__EXERCISE BRIEF__. The output should match, line for line, the records from the line containing "orange arrow: rotated 60 degrees clockwise" through the line containing "blue triangle: moved 1 px left", with every picture left out.

__INPUT DATA__.
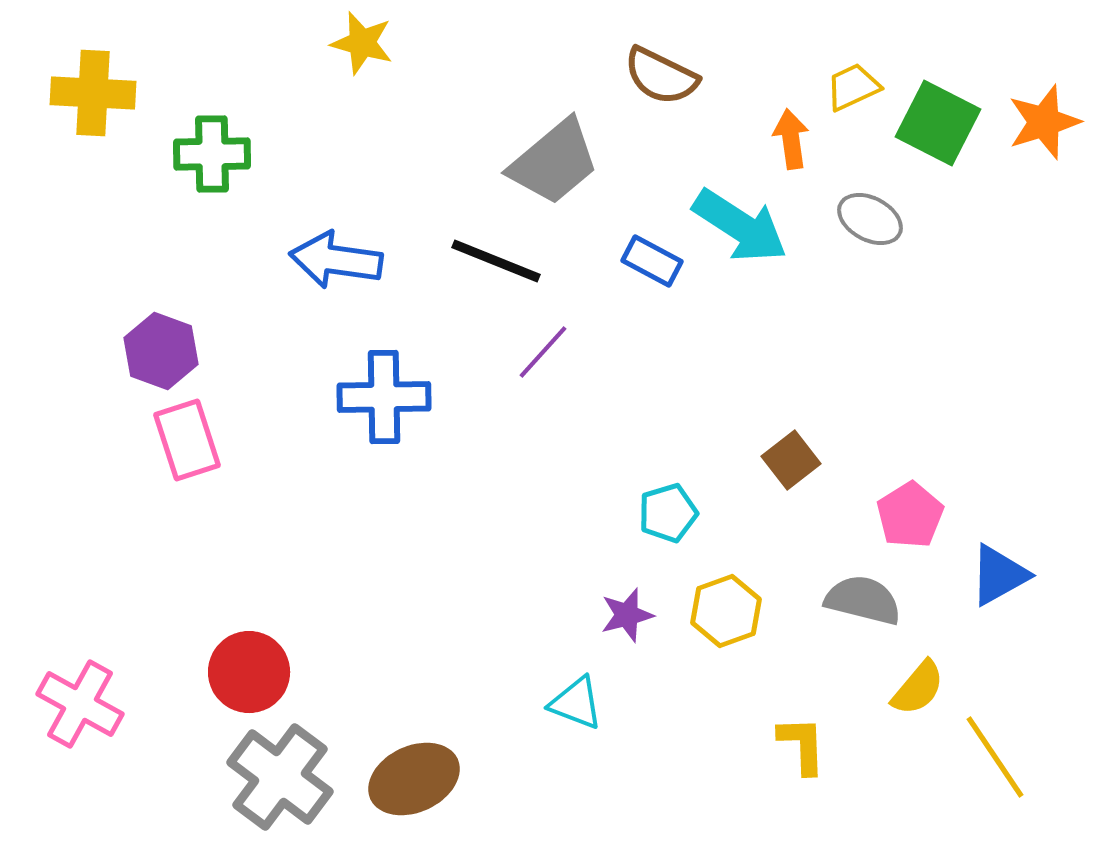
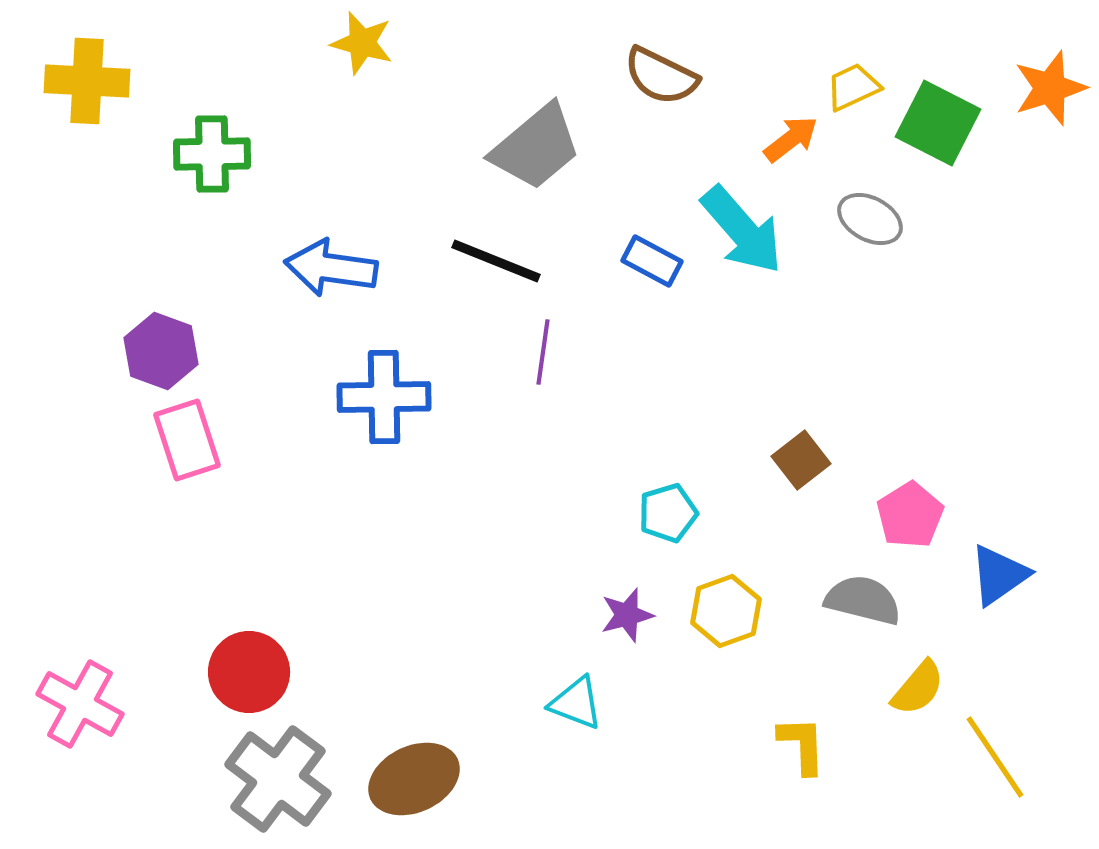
yellow cross: moved 6 px left, 12 px up
orange star: moved 6 px right, 34 px up
orange arrow: rotated 60 degrees clockwise
gray trapezoid: moved 18 px left, 15 px up
cyan arrow: moved 2 px right, 4 px down; rotated 16 degrees clockwise
blue arrow: moved 5 px left, 8 px down
purple line: rotated 34 degrees counterclockwise
brown square: moved 10 px right
blue triangle: rotated 6 degrees counterclockwise
gray cross: moved 2 px left, 2 px down
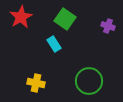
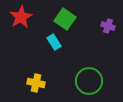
cyan rectangle: moved 2 px up
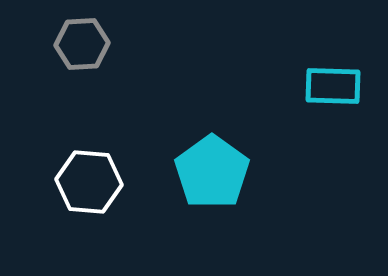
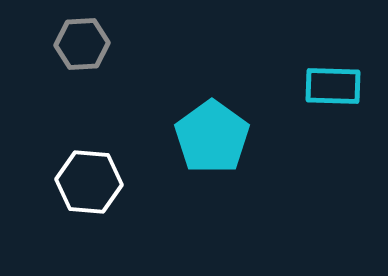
cyan pentagon: moved 35 px up
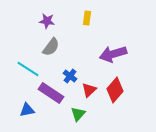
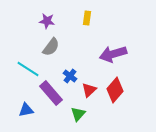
purple rectangle: rotated 15 degrees clockwise
blue triangle: moved 1 px left
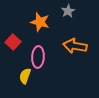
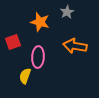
gray star: moved 1 px left, 1 px down
red square: rotated 28 degrees clockwise
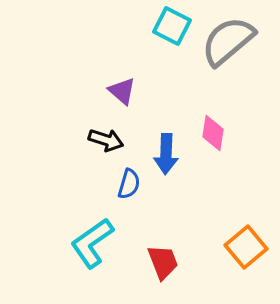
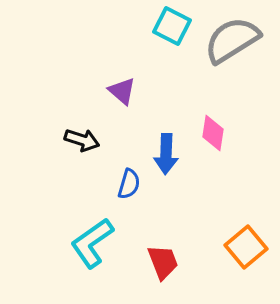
gray semicircle: moved 4 px right, 1 px up; rotated 8 degrees clockwise
black arrow: moved 24 px left
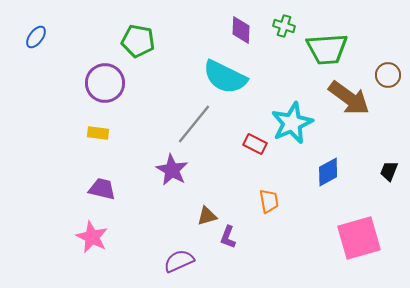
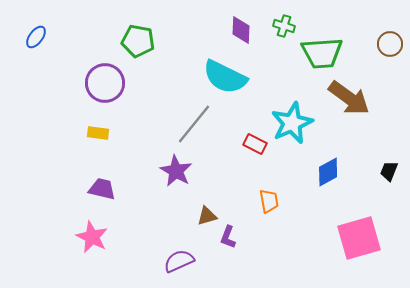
green trapezoid: moved 5 px left, 4 px down
brown circle: moved 2 px right, 31 px up
purple star: moved 4 px right, 1 px down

__EXERCISE RESPONSE__.
orange arrow: rotated 60 degrees clockwise
gray trapezoid: moved 18 px left, 15 px up
cyan arrow: moved 2 px right, 4 px down; rotated 16 degrees clockwise
blue arrow: moved 5 px left, 8 px down
purple line: rotated 34 degrees counterclockwise
brown square: moved 10 px right
blue triangle: rotated 6 degrees counterclockwise
gray cross: moved 2 px left, 2 px down
cyan rectangle: moved 2 px up
cyan pentagon: moved 35 px up
purple rectangle: rotated 15 degrees clockwise
blue triangle: moved 1 px left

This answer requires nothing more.